### Required work
Using the material below, return exactly the lines between the one holding "camera: 140 degrees right, 15 degrees down" and the one holding "brown spinning top", inclusive, and no others.

### Available records
= = = =

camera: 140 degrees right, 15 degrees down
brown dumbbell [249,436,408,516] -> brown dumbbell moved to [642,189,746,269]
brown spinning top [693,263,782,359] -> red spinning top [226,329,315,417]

= = = =

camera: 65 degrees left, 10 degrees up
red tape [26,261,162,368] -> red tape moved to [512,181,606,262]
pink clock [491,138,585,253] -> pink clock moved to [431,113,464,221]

= = = =

### Answer section
camera: 140 degrees right, 15 degrees down
brown dumbbell [249,436,408,516] -> brown dumbbell moved to [642,189,746,269]
brown spinning top [693,263,782,359] -> red spinning top [226,329,315,417]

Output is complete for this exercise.